* [DATASET CONTENT]
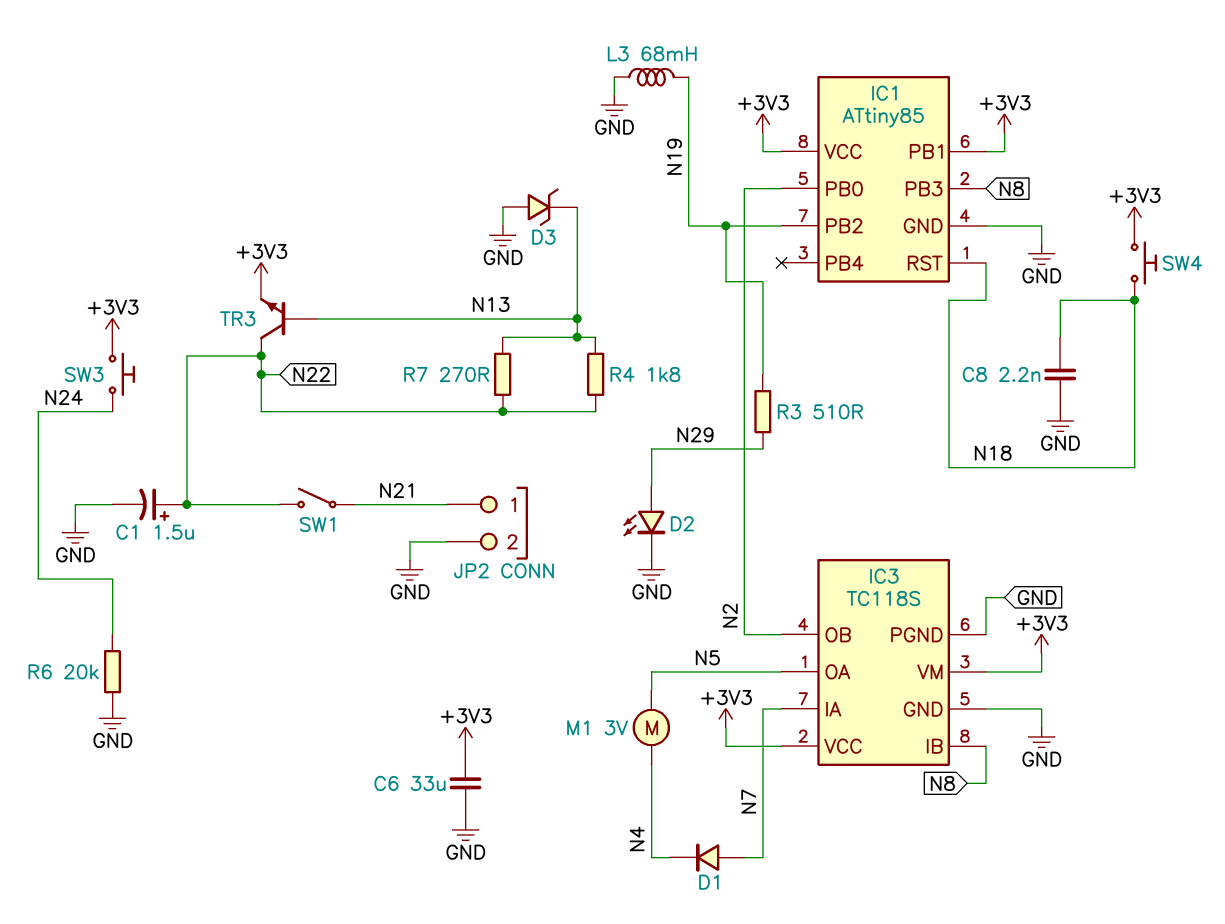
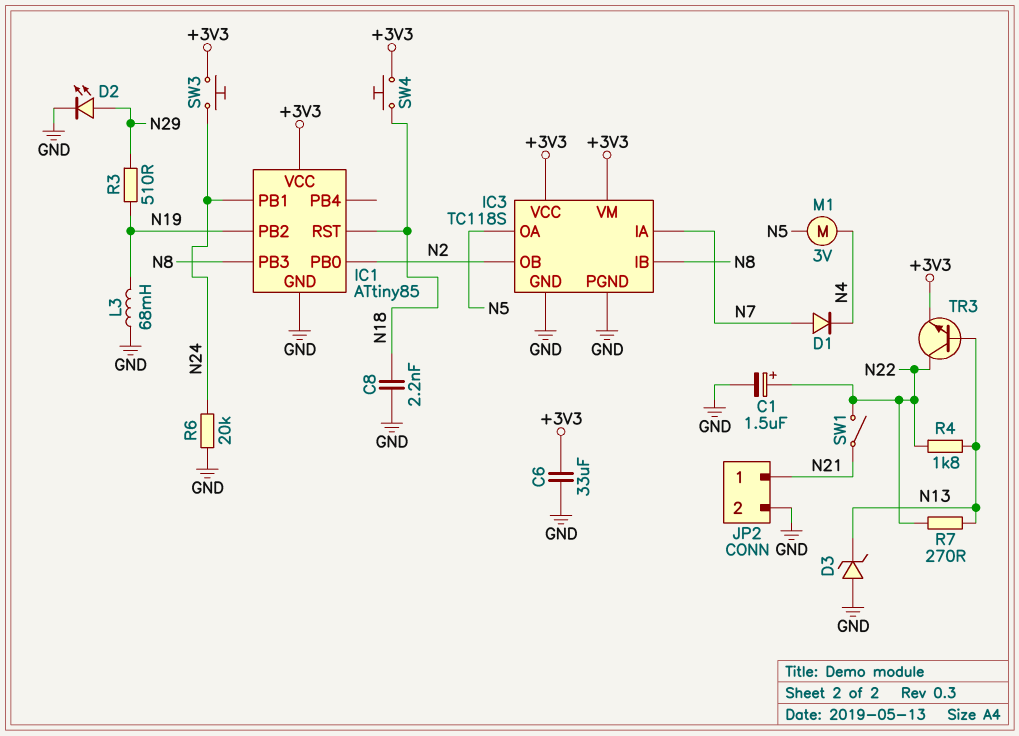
IC1 pin PB1: +3V3 -> N24

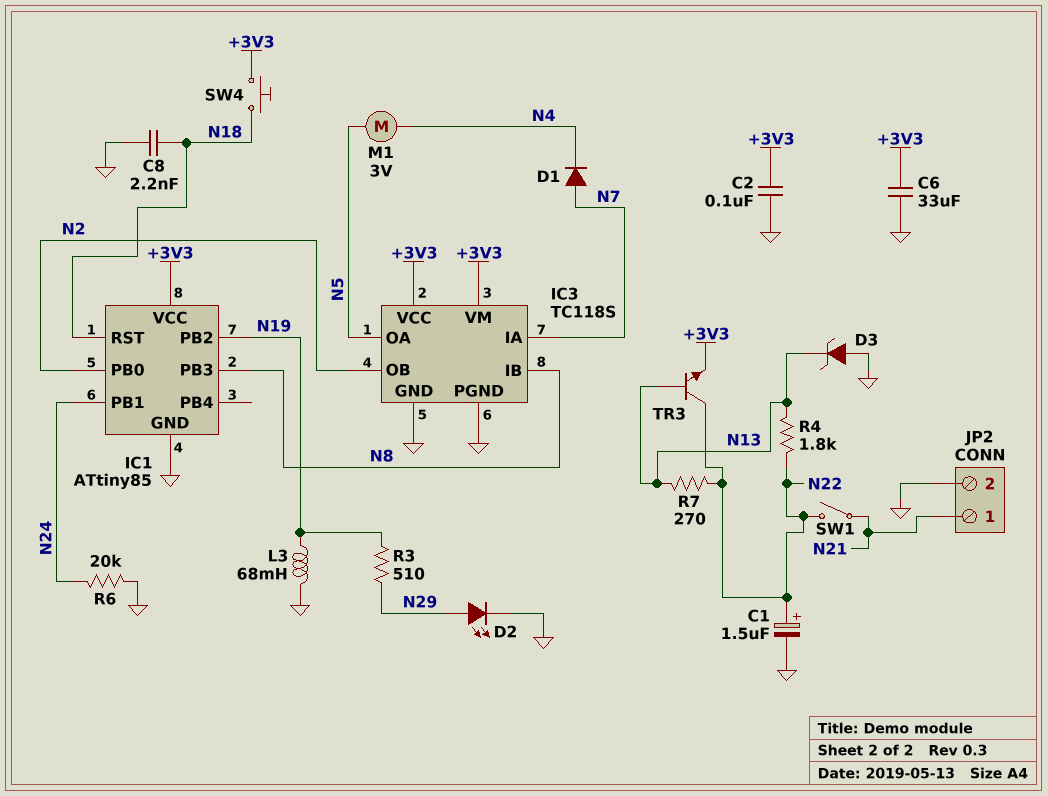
C2: none -> 100nF (+3V3, GND)
SW3: button (+3V3, N24) -> none

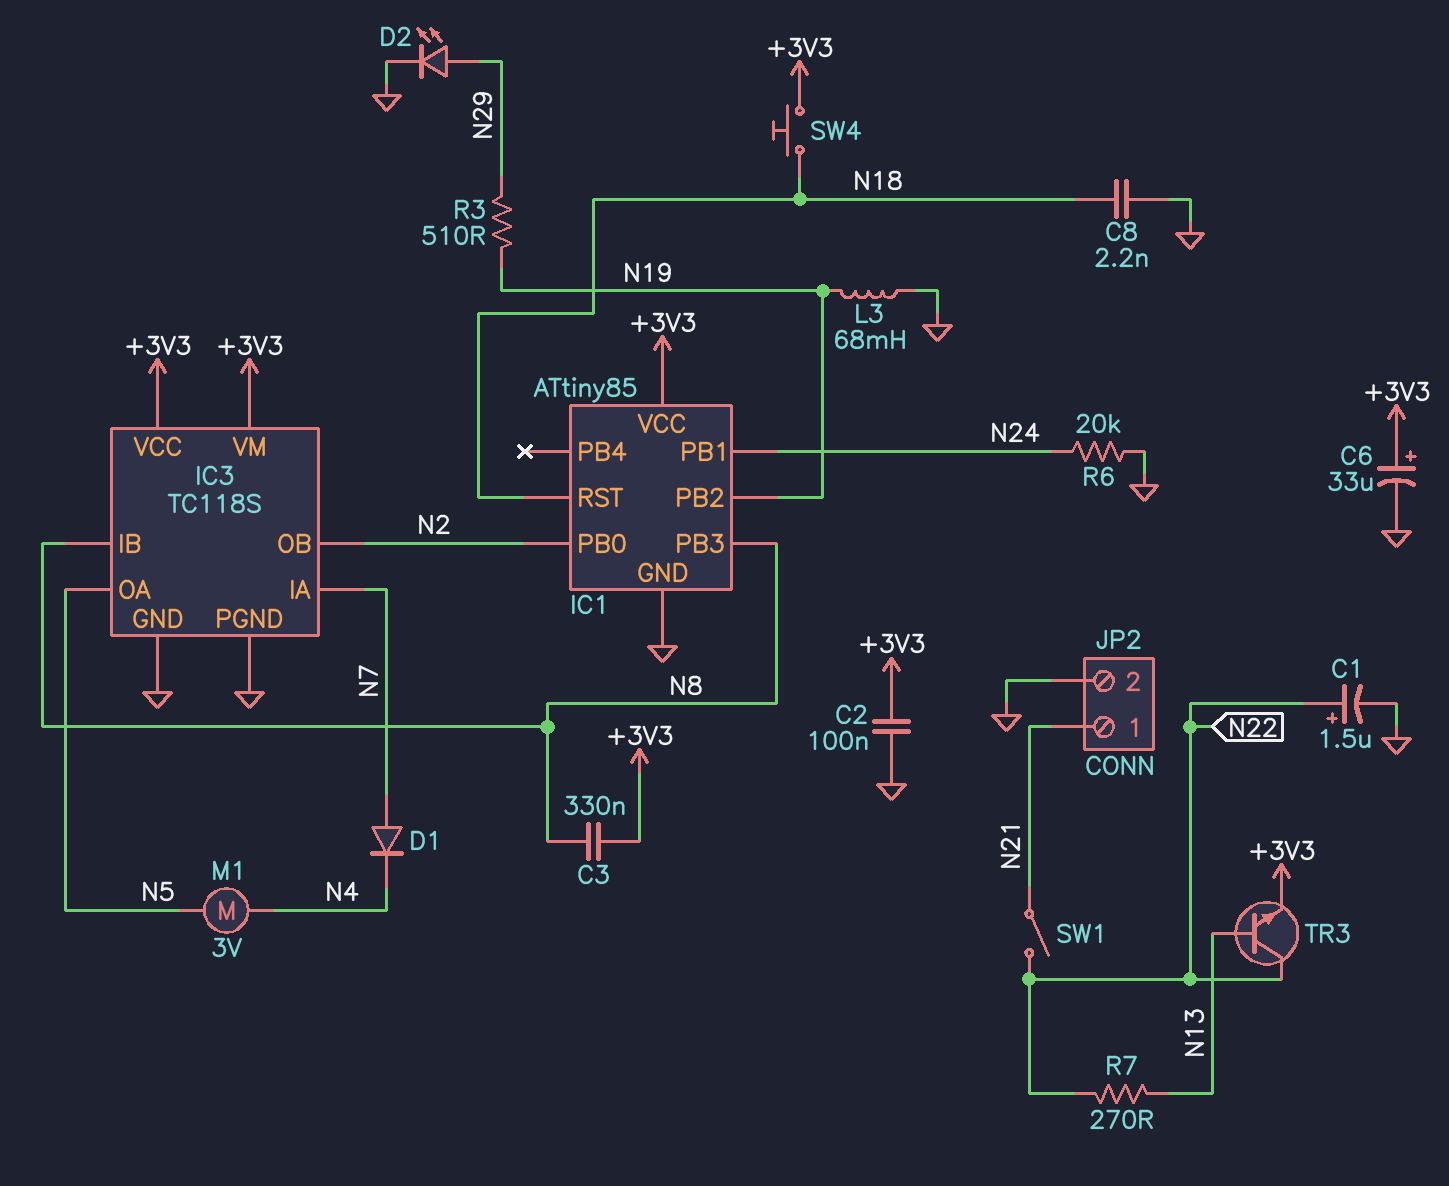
C3: none -> 330nF (+3V3, N8)
C6: 33uF (+3V3, GND) -> 33uF (plus +3V3, minus GND)
D3: zener (A GND, K N13) -> none
R4: 1.8k (N13, N22) -> none

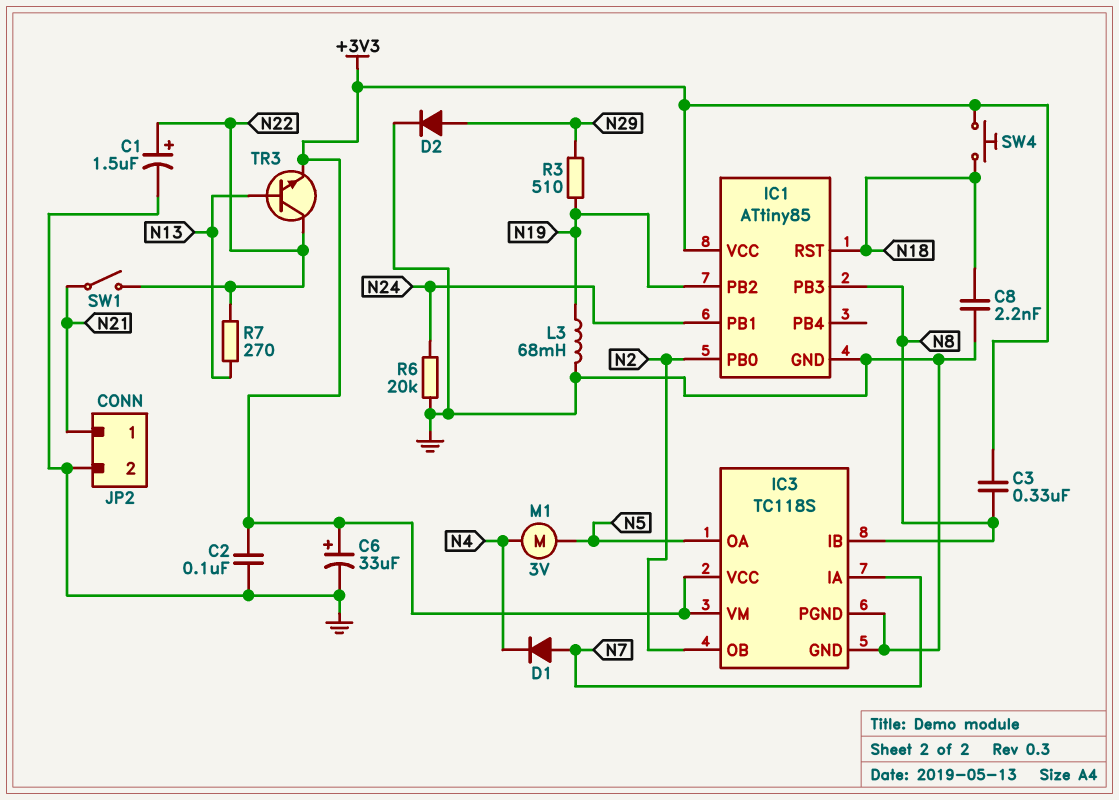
D2: LED (A N29, K GND) -> diode (A N29, K GND)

* [WHAT TO WORK ON]
Transcribe every line from the one containing "D3: zener (A GND, K N13) -> none" to the end of the listing, exactly and exclusively. Do not carry any picture over.

* [RESPONSE AREA]
D3: zener (A GND, K N13) -> none
R4: 1.8k (N13, N22) -> none

D2: LED (A N29, K GND) -> diode (A N29, K GND)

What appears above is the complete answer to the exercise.